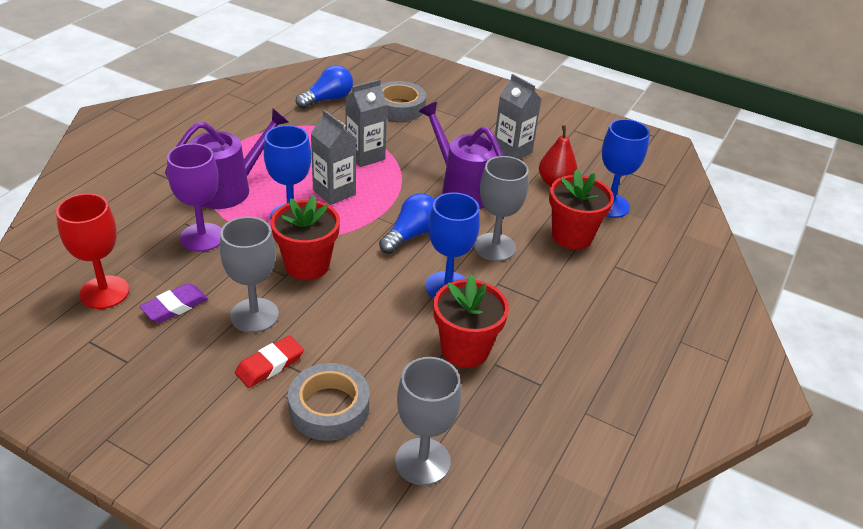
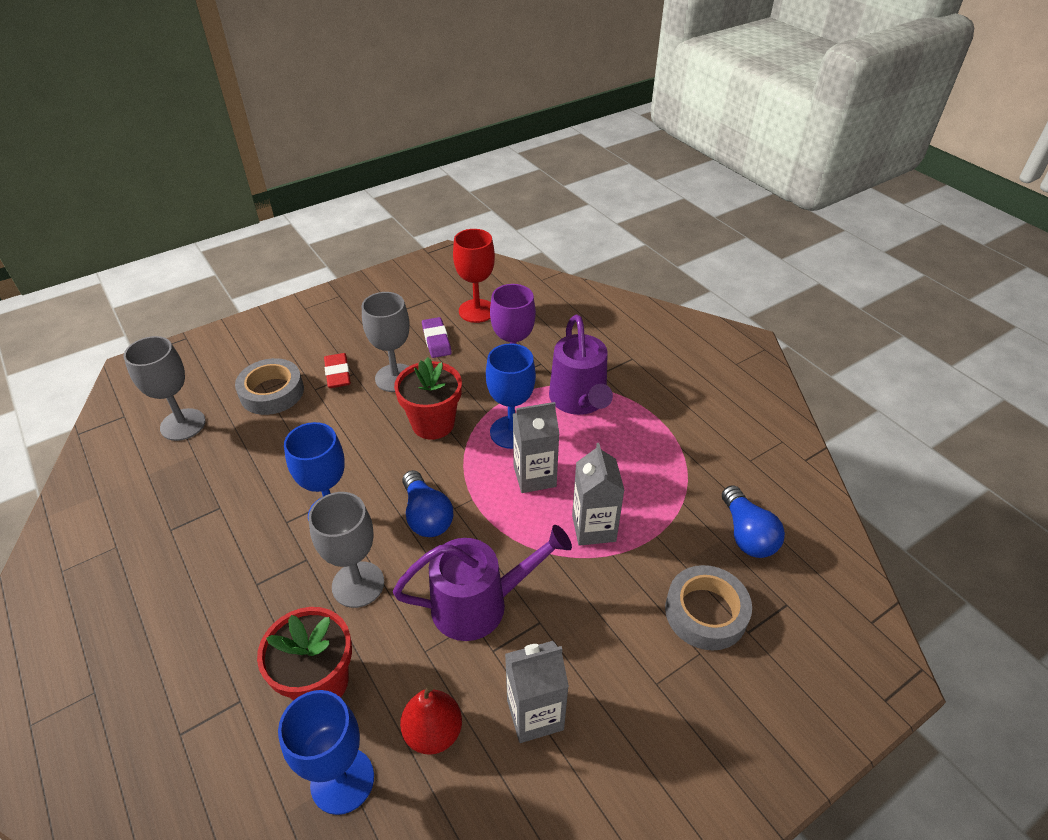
camera: 120 degrees right, 5 degrees up
(465, 349) = (251, 493): red flower pot -> none

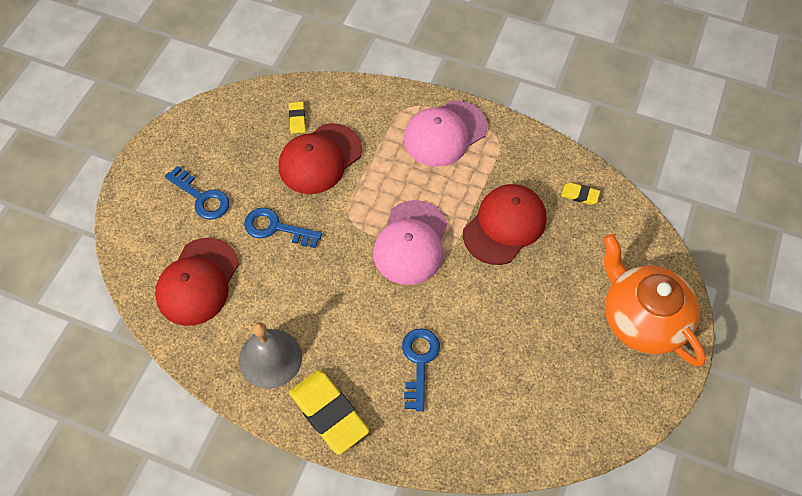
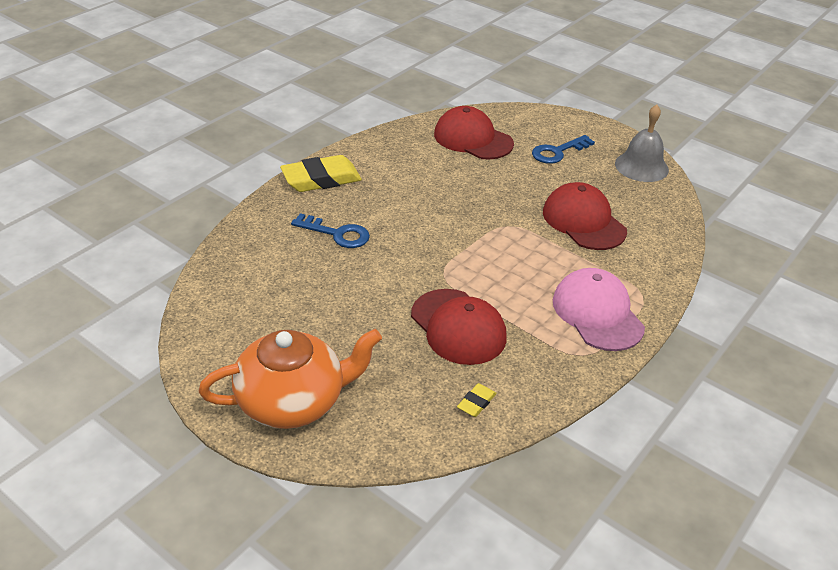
camera: 105 degrees right, 20 degrees down
(270, 358) = (385, 161): grey bell -> grey bell (641, 166)
(276, 228) = (511, 183): blue key -> none
(297, 119) = (638, 216): yellow eraser -> none
(411, 243) = (463, 257): pink cap -> none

+-------+

Assignment
Copy exactly the line containing "(270, 358) = (385, 161): grey" and every line after it, ending with the last line of the records above.

Task response
(270, 358) = (385, 161): grey bell -> grey bell (641, 166)
(276, 228) = (511, 183): blue key -> none
(297, 119) = (638, 216): yellow eraser -> none
(411, 243) = (463, 257): pink cap -> none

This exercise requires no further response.